● Your task: Leave the pictures out and return every line below exactly.

● Material for the task:
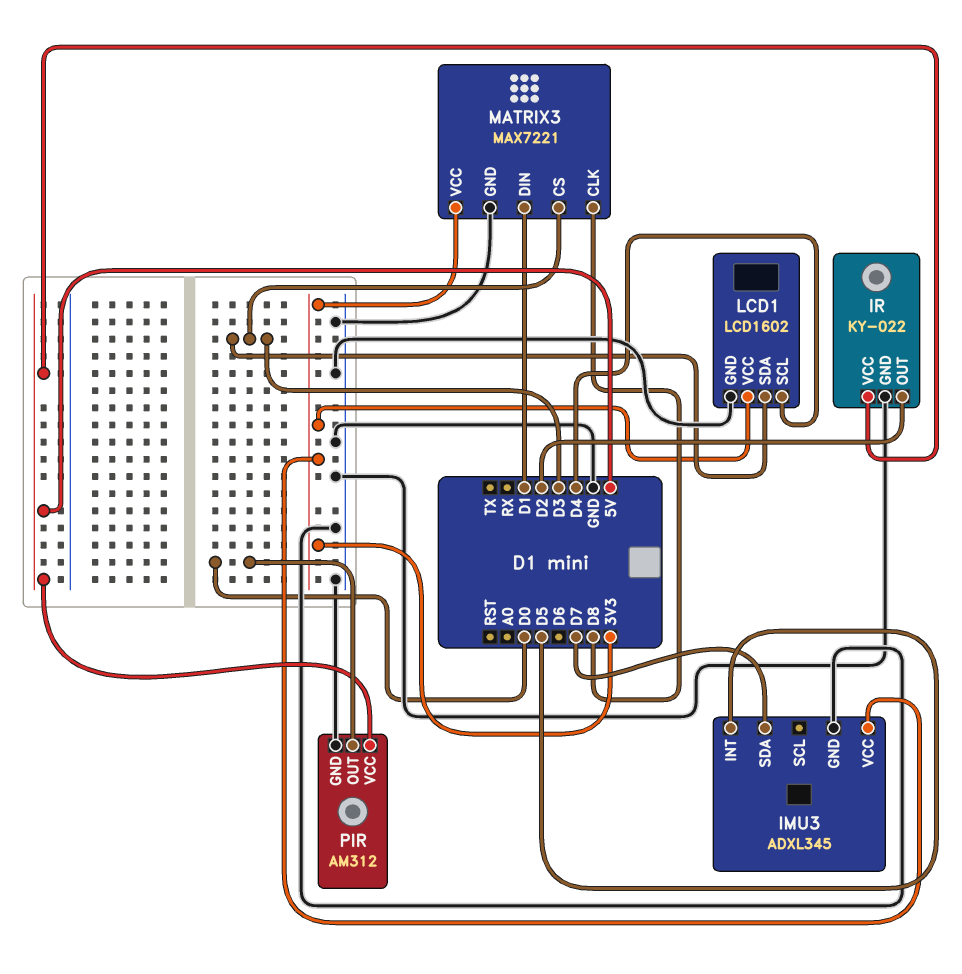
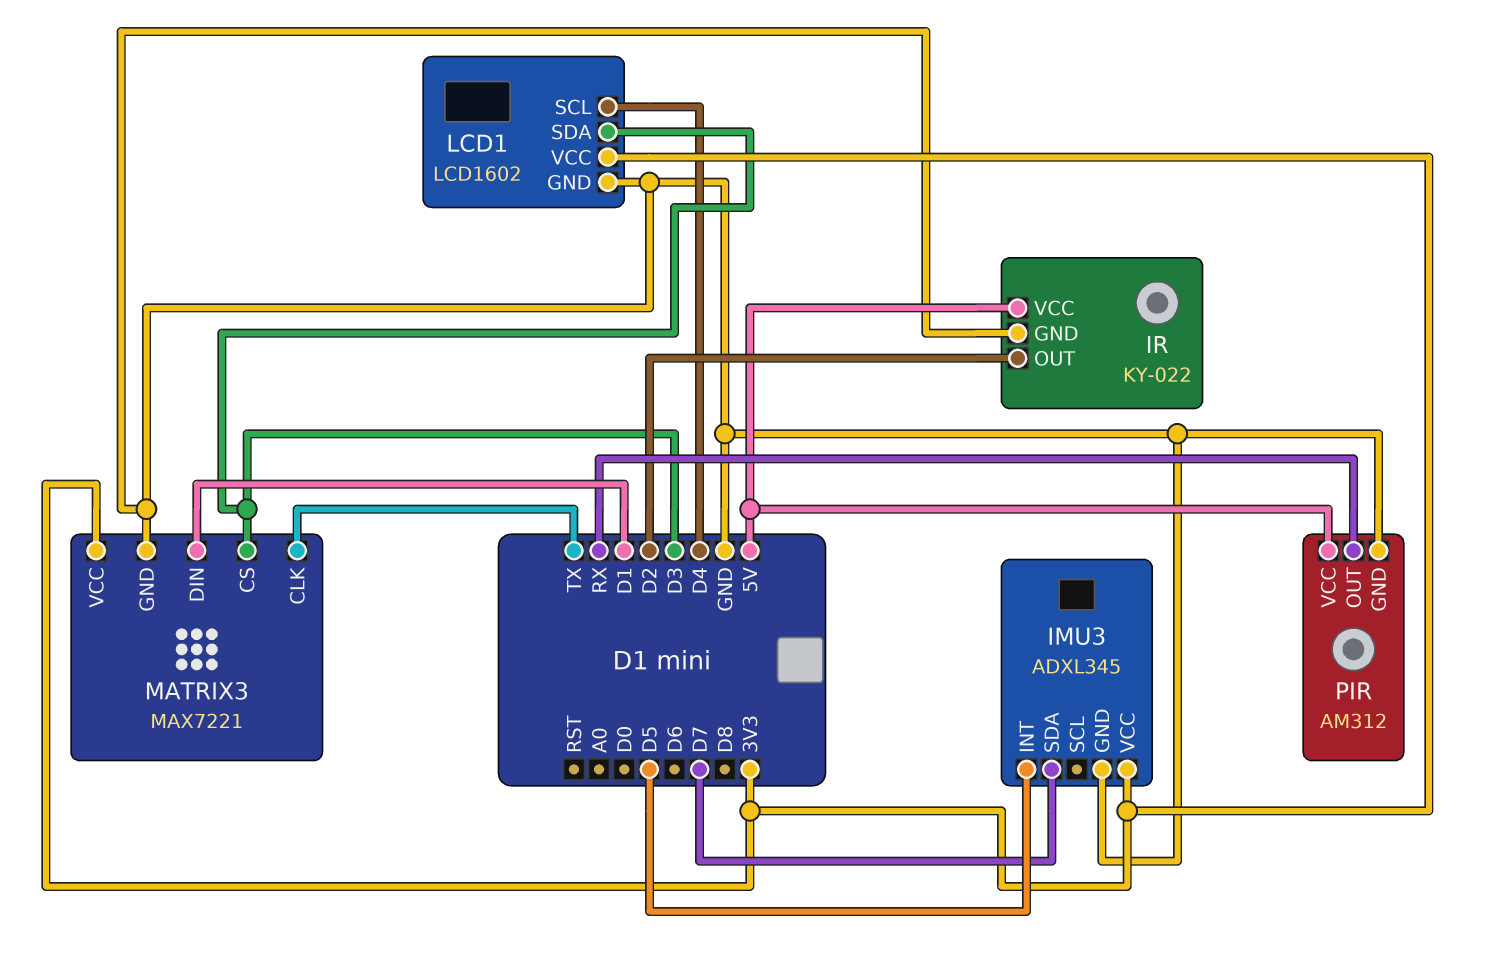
MATRIX3 pin CLK: D8 -> TX
PIR pin OUT: D0 -> RX

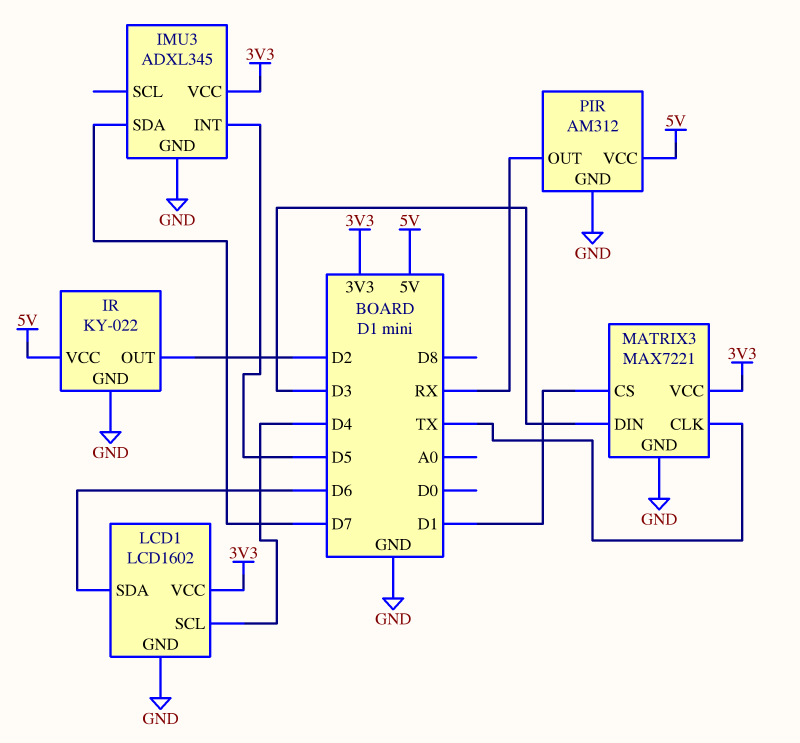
LCD1 pin SDA: D3 -> D6
MATRIX3 pin CS: D3 -> D1
MATRIX3 pin DIN: D1 -> D3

● Output below:
MATRIX3 pin CLK: D8 -> TX
PIR pin OUT: D0 -> RX

LCD1 pin SDA: D3 -> D6
MATRIX3 pin CS: D3 -> D1
MATRIX3 pin DIN: D1 -> D3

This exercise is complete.